### Information

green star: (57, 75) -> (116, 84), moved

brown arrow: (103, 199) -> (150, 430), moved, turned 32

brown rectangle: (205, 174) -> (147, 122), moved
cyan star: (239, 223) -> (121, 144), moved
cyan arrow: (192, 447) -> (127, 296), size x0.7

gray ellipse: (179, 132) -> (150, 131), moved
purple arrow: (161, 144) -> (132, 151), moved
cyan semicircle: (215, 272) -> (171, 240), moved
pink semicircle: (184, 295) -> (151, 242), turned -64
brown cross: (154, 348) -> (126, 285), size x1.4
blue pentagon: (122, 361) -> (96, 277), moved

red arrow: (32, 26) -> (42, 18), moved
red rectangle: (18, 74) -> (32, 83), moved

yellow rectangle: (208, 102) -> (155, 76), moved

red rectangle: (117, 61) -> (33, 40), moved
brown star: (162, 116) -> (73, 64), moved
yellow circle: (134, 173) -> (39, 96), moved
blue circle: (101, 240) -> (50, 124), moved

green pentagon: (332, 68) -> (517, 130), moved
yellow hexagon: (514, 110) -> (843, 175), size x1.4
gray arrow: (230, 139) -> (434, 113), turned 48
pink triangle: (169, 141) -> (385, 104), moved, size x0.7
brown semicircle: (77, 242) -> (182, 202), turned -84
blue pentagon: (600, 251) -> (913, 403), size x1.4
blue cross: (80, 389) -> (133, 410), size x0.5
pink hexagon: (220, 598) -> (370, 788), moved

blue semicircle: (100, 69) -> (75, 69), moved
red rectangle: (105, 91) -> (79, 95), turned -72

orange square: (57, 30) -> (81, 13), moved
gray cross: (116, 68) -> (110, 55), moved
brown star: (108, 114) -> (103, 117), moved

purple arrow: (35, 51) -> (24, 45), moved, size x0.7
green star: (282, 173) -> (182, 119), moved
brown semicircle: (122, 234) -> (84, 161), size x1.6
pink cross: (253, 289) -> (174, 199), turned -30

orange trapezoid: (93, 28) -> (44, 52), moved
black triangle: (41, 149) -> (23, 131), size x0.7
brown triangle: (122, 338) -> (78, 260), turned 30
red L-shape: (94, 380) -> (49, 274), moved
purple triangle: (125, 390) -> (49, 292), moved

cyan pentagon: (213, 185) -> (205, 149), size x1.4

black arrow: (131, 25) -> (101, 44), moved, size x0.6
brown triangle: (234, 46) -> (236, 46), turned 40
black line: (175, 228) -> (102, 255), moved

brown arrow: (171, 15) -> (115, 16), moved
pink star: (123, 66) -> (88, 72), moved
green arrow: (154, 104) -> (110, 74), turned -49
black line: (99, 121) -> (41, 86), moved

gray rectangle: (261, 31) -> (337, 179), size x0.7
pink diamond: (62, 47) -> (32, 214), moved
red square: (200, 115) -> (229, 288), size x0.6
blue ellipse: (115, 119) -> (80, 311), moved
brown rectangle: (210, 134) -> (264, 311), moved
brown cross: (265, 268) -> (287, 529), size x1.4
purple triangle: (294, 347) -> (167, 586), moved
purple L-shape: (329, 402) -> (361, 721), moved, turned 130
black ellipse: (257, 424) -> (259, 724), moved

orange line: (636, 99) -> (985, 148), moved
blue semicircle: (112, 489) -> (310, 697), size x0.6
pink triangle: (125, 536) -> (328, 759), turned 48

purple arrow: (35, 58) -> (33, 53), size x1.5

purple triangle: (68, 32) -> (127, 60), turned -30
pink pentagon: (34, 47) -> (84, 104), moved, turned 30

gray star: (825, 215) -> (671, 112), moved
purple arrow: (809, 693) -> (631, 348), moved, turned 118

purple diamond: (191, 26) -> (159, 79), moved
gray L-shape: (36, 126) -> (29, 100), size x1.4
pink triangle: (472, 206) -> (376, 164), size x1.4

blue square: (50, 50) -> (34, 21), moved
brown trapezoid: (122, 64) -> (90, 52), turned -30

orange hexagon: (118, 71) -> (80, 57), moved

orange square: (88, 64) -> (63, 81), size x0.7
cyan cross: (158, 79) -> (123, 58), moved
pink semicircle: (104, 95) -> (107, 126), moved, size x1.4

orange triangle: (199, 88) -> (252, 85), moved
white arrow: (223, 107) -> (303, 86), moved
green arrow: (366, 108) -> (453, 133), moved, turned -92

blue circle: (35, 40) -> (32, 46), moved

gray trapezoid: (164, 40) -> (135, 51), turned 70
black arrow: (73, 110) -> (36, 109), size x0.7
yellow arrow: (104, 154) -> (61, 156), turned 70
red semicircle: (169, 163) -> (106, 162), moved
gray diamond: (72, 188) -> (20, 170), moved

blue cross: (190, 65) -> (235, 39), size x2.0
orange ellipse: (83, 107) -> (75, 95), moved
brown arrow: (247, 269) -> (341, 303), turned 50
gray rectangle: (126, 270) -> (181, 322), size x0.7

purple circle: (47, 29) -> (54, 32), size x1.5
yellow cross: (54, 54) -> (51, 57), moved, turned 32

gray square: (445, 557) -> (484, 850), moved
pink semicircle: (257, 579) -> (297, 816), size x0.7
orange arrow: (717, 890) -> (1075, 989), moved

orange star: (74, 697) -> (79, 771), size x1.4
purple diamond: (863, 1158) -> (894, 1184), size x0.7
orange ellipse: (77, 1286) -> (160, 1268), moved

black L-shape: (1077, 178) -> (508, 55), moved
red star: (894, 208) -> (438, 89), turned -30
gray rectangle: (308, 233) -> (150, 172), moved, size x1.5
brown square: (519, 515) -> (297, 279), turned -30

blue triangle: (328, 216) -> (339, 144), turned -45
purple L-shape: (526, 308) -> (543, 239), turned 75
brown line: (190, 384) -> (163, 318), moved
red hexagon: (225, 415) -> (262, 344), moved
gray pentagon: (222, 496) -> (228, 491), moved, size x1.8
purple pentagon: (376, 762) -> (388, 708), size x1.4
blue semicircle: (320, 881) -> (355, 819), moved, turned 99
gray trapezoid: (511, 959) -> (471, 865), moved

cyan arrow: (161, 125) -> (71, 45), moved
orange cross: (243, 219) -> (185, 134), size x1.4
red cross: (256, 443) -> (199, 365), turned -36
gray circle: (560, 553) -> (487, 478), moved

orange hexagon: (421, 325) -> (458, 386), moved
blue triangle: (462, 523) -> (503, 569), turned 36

######

(Work instruction): Among the lines above, repeat exactly those from the line with "pink triangle: (125, 536)" to the line with "cyan cross: (158, 79) -> (123, 58), moved", counting both ends.

(Written response):
pink triangle: (125, 536) -> (328, 759), turned 48

purple arrow: (35, 58) -> (33, 53), size x1.5

purple triangle: (68, 32) -> (127, 60), turned -30
pink pentagon: (34, 47) -> (84, 104), moved, turned 30

gray star: (825, 215) -> (671, 112), moved
purple arrow: (809, 693) -> (631, 348), moved, turned 118

purple diamond: (191, 26) -> (159, 79), moved
gray L-shape: (36, 126) -> (29, 100), size x1.4
pink triangle: (472, 206) -> (376, 164), size x1.4

blue square: (50, 50) -> (34, 21), moved
brown trapezoid: (122, 64) -> (90, 52), turned -30

orange hexagon: (118, 71) -> (80, 57), moved

orange square: (88, 64) -> (63, 81), size x0.7
cyan cross: (158, 79) -> (123, 58), moved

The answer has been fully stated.